Exercise details → For the listing that follows, give again exactly the lines from the one with "C3: 150nF (DGND, VSW) -> 150nF (DGND, THR)" to the one with "U1 pin DIS: none -> DIS", including both.
----- Record set
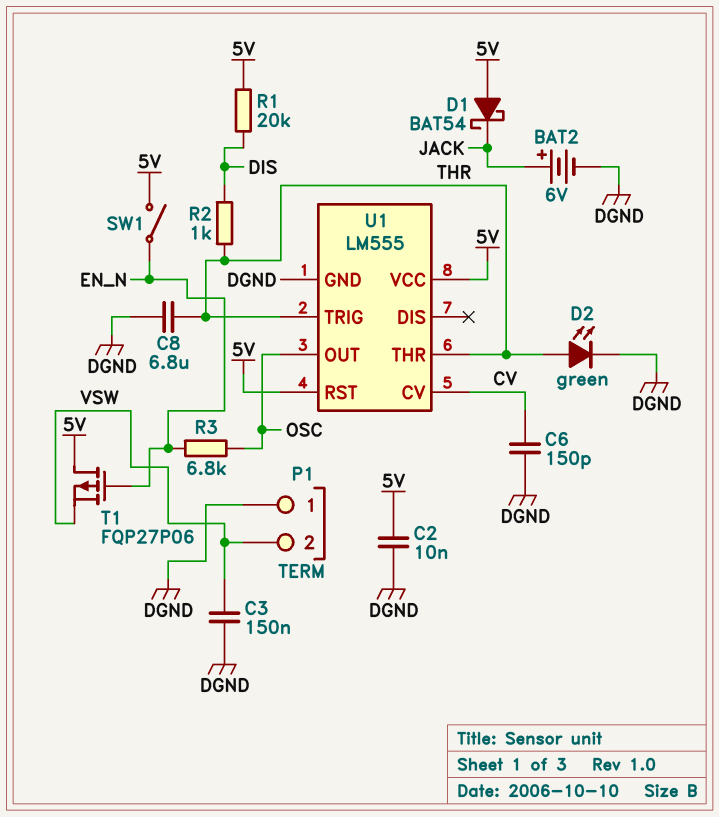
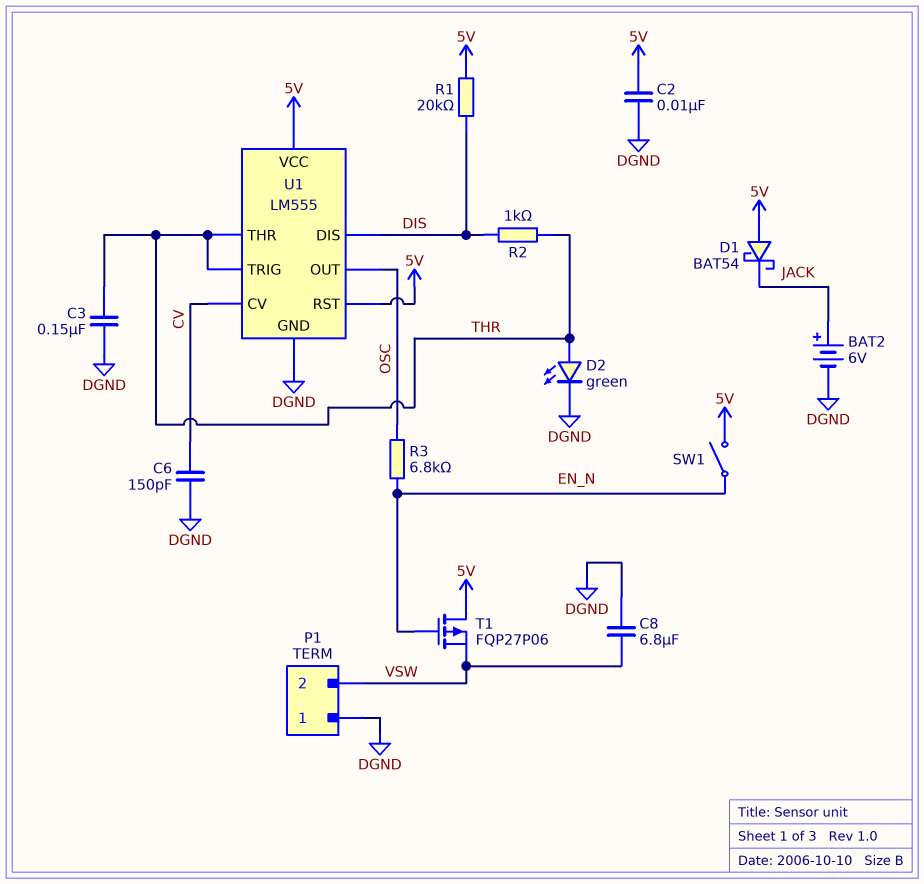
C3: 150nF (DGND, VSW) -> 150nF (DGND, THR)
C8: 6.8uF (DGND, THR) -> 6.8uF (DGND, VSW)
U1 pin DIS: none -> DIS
----------
----- Record set
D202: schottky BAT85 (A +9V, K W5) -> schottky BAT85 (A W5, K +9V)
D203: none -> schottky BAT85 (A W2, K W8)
----------
----- Record set
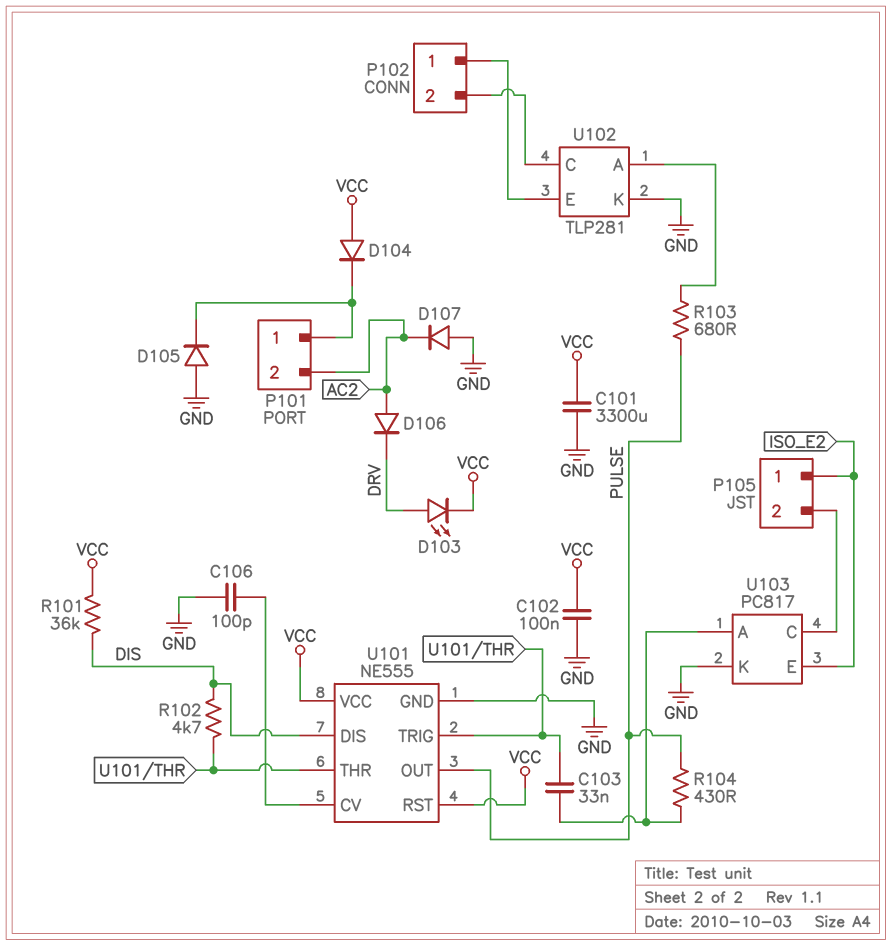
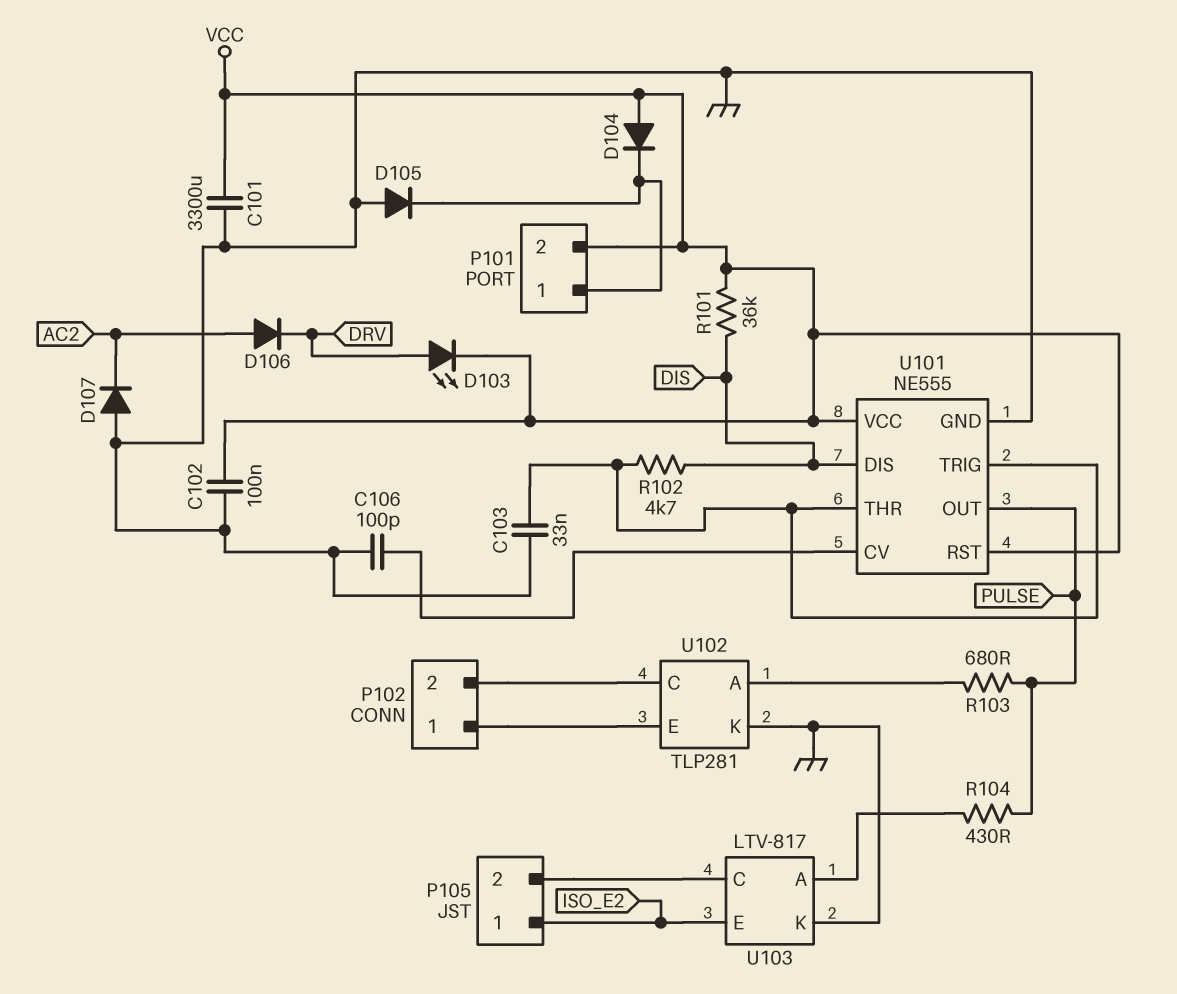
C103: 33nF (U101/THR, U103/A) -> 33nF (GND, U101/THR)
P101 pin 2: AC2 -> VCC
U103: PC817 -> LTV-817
----------
Output of the exercise →
C3: 150nF (DGND, VSW) -> 150nF (DGND, THR)
C8: 6.8uF (DGND, THR) -> 6.8uF (DGND, VSW)
U1 pin DIS: none -> DIS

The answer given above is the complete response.